Problem to work on: From the entries below, report how many lines contain the string "plate". Only the number is wanted.

Task input section start

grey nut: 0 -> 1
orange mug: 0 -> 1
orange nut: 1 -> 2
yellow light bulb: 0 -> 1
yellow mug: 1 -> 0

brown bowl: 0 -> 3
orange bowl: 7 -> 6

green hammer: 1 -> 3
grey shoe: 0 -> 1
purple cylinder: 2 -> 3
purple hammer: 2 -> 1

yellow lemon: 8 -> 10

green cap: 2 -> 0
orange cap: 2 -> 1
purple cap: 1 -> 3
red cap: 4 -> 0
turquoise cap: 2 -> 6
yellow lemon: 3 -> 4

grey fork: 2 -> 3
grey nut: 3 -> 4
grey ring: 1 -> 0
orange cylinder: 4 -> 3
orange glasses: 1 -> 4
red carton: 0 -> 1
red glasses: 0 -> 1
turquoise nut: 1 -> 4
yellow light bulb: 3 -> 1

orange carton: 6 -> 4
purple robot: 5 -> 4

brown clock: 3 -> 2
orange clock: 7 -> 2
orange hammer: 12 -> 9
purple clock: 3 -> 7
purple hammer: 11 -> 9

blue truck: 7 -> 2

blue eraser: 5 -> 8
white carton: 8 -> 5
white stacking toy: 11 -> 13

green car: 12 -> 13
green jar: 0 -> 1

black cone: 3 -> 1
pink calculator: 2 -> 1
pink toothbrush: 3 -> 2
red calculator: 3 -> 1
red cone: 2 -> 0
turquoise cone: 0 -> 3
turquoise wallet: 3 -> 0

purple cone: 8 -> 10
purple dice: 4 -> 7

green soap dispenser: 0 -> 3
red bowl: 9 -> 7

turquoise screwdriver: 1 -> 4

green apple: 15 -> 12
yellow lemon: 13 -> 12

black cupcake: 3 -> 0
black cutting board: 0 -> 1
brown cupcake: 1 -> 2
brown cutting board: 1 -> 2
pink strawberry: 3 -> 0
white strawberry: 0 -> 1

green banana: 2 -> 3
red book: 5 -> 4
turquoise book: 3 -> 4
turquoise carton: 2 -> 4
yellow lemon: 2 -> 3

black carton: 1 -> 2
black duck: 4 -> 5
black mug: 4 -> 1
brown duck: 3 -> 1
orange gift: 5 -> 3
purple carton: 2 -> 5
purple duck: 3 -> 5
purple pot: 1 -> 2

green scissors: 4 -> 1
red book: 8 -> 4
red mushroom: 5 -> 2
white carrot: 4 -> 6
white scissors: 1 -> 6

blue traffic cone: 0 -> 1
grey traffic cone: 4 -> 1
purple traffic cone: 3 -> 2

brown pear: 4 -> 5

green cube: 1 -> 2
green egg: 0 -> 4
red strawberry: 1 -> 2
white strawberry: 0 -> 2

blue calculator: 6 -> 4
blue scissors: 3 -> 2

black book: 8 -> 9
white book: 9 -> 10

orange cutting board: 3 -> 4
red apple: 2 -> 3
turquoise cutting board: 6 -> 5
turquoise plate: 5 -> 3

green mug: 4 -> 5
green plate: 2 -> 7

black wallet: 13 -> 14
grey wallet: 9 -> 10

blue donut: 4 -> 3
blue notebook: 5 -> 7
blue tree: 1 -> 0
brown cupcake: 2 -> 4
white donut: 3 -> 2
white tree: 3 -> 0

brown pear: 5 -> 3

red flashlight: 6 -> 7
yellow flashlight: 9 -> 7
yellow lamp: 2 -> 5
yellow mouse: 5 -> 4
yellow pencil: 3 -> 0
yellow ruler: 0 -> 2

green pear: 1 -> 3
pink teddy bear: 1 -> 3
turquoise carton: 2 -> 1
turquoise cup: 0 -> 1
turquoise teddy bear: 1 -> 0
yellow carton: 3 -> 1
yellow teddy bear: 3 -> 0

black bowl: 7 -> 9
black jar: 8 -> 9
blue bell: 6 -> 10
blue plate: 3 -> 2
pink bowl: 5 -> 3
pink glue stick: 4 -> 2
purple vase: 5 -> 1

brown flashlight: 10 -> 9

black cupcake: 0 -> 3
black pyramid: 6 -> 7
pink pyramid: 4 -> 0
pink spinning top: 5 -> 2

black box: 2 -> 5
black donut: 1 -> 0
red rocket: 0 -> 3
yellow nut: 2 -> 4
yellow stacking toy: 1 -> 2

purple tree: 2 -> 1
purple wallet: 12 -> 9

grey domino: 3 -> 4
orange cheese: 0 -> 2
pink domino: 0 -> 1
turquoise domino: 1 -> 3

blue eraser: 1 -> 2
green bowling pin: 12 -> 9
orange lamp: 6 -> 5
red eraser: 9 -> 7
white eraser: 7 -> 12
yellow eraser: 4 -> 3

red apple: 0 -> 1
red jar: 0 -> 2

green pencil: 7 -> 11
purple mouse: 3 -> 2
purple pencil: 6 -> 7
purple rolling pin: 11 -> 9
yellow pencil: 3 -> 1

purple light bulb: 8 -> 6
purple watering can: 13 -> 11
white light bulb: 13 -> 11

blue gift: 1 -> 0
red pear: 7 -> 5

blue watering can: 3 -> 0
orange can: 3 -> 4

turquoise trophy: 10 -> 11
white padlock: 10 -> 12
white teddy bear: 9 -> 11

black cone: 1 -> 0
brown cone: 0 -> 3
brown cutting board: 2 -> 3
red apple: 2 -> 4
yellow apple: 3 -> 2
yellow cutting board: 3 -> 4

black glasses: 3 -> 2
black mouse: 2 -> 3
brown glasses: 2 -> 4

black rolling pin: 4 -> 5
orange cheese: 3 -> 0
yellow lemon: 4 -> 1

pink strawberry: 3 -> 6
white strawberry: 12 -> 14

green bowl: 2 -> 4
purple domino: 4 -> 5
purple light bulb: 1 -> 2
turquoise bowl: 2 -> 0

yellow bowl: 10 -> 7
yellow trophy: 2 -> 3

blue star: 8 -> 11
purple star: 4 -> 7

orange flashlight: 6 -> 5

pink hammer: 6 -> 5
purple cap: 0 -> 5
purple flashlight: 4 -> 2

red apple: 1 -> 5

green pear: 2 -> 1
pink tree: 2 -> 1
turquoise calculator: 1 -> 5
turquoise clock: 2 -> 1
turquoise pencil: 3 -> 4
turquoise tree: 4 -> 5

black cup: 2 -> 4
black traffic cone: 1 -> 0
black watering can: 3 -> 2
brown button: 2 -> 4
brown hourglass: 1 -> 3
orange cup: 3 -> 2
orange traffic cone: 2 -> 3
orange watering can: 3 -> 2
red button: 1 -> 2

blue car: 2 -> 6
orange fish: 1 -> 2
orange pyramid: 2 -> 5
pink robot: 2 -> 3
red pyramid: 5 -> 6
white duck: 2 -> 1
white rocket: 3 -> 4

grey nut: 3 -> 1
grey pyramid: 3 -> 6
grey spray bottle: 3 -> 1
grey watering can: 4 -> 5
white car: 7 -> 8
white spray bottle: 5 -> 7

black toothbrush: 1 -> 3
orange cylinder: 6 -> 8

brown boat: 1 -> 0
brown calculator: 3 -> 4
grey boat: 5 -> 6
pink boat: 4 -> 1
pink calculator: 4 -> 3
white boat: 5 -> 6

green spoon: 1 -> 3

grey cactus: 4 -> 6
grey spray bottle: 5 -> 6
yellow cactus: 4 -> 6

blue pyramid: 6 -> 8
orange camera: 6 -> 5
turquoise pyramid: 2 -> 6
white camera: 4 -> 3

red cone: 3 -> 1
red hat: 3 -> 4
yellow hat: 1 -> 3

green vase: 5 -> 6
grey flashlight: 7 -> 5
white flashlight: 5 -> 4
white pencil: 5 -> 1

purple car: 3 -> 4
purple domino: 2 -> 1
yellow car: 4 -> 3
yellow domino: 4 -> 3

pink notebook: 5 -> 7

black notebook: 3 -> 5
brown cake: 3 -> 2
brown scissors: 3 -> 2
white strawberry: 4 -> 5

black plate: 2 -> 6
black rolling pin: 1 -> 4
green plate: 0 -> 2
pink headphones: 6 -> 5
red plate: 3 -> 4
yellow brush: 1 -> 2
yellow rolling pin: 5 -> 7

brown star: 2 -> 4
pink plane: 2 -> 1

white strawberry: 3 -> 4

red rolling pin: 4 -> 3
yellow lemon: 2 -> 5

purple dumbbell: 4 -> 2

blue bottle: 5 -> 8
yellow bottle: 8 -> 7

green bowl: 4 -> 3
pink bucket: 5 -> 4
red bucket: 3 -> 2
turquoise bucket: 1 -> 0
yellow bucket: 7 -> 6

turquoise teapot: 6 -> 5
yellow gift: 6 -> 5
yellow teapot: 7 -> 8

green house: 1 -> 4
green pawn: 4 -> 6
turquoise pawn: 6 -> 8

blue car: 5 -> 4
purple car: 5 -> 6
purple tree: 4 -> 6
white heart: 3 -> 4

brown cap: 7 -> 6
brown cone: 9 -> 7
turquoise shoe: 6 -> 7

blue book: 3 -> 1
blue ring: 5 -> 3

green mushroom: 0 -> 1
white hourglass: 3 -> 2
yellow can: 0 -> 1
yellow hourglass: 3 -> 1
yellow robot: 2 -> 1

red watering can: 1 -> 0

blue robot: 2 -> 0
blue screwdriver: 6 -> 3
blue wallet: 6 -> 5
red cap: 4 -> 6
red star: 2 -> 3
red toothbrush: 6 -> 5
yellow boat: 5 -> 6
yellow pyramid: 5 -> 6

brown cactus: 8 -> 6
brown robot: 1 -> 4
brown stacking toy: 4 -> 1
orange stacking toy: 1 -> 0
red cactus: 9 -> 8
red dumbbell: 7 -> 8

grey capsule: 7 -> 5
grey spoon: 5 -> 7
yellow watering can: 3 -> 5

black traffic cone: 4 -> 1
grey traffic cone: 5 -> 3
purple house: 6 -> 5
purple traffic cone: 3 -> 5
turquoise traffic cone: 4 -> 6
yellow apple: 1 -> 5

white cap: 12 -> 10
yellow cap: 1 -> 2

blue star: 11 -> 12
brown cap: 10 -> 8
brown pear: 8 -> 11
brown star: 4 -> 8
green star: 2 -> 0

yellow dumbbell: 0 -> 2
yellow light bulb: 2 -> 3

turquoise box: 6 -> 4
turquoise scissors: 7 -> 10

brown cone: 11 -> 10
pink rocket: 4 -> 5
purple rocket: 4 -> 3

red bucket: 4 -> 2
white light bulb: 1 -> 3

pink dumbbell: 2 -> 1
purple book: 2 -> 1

Task input section end

Exercise solution: 6